***** DATASET EXTRACT
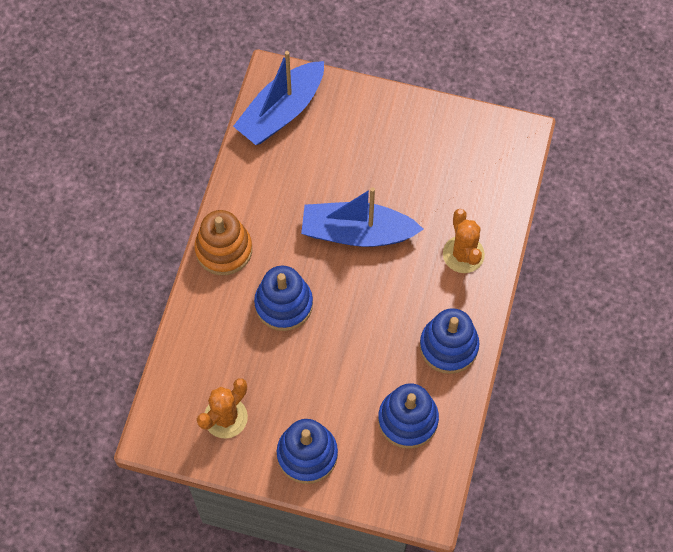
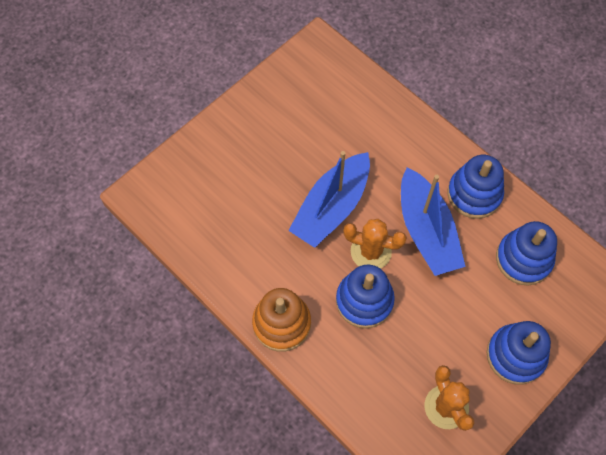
camera: 60 degrees left, 0 degrees up
(281, 112) = (177, 206): blue boat -> blue boat (426, 231)
(463, 254) = (399, 140): orange cactus -> orange cactus (371, 251)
**********
**INSTRUCTIONS FOR THE TASK**
The listing is to be repeated word for word, with all pictures omitted.

**RESPONSE TO THE TASK**
camera: 60 degrees left, 0 degrees up
(281, 112) = (177, 206): blue boat -> blue boat (426, 231)
(463, 254) = (399, 140): orange cactus -> orange cactus (371, 251)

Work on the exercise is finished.